SET PROBLEM: Please count the lines below that contain the string "acciaccatura", treating uppercase and lowercase as different, and reply with only that number.

Begin RECORDS SUPPLIED

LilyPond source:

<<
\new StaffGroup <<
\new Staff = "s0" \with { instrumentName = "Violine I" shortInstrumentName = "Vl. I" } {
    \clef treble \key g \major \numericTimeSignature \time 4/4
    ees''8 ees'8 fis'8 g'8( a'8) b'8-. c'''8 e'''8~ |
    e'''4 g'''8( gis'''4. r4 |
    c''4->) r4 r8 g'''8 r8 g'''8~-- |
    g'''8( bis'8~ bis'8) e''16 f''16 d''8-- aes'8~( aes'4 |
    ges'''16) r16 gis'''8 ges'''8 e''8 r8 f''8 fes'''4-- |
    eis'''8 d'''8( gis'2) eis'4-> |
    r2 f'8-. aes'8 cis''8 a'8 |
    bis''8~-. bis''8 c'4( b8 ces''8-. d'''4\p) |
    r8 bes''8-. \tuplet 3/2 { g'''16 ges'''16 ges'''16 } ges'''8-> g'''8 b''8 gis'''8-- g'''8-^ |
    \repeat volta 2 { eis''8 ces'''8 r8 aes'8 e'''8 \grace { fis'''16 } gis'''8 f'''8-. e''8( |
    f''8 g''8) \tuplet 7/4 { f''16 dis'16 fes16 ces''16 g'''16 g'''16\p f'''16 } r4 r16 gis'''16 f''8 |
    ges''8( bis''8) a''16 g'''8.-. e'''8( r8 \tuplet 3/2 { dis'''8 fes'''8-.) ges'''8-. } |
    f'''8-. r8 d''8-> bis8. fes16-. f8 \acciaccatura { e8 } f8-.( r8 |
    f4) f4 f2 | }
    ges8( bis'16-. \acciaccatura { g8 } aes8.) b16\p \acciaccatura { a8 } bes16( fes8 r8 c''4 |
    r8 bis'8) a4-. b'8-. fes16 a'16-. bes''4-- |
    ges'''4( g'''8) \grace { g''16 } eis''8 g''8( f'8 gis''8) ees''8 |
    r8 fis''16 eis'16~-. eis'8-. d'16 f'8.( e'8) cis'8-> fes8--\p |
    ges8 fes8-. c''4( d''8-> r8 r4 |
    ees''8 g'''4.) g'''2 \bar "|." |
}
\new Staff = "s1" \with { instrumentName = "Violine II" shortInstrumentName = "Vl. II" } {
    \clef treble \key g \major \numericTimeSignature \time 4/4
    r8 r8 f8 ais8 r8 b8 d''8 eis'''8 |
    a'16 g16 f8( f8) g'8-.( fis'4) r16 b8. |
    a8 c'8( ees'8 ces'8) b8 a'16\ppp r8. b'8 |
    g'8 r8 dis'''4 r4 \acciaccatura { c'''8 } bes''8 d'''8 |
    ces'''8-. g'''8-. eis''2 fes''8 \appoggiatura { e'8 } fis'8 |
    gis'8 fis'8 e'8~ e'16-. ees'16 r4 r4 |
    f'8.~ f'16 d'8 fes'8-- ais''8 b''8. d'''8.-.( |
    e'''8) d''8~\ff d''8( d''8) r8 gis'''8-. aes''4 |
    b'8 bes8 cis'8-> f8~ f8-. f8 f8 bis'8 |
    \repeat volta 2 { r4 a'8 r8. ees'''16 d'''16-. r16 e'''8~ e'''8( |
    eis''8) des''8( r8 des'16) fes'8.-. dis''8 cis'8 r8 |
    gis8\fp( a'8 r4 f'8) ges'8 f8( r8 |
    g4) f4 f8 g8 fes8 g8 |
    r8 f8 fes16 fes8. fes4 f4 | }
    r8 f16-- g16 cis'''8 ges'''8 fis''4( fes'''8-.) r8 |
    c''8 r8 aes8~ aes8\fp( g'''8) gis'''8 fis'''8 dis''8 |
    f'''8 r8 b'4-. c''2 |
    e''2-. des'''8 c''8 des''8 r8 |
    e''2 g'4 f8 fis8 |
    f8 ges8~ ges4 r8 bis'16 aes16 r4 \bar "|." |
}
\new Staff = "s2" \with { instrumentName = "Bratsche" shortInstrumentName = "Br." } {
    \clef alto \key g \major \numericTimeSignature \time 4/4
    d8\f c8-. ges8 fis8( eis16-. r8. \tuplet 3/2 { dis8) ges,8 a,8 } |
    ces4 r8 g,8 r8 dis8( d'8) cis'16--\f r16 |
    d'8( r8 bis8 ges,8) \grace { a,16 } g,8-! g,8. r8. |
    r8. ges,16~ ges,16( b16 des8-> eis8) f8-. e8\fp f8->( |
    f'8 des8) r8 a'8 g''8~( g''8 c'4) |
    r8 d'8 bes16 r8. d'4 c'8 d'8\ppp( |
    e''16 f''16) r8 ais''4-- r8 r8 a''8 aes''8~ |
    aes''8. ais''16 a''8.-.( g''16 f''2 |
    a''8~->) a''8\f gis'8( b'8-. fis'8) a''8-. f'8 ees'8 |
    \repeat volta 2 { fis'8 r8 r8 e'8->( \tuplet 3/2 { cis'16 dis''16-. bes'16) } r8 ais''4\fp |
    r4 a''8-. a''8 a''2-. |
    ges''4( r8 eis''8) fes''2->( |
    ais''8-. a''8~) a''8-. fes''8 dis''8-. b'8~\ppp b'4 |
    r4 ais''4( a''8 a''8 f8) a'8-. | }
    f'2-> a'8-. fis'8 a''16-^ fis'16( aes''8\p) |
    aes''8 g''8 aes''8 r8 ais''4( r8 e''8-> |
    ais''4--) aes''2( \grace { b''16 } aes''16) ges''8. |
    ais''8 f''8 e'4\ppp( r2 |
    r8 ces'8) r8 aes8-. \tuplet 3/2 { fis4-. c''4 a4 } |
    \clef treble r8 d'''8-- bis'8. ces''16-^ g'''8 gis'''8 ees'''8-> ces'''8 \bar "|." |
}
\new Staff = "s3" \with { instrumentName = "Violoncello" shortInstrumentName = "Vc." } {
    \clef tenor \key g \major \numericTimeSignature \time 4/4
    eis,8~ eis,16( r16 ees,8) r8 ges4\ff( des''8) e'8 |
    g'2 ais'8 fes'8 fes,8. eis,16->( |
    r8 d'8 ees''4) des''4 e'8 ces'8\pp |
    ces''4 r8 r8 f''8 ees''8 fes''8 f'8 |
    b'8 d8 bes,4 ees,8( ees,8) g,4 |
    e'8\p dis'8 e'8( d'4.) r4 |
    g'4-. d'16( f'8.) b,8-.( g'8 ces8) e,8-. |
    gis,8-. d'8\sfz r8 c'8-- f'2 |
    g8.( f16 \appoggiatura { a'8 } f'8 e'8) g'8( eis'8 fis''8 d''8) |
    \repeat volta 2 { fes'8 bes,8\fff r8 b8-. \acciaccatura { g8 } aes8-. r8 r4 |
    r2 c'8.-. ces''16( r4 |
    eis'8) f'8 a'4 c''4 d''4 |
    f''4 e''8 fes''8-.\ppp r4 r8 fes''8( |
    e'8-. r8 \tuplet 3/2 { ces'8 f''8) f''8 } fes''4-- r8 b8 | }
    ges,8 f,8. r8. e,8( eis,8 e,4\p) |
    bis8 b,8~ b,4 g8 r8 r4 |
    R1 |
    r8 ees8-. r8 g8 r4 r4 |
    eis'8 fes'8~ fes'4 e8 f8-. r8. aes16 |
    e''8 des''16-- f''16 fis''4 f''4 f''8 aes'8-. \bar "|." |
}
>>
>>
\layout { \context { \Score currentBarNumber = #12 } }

End RECORDS SUPPLIED

EXERCISE OUTPUT: 4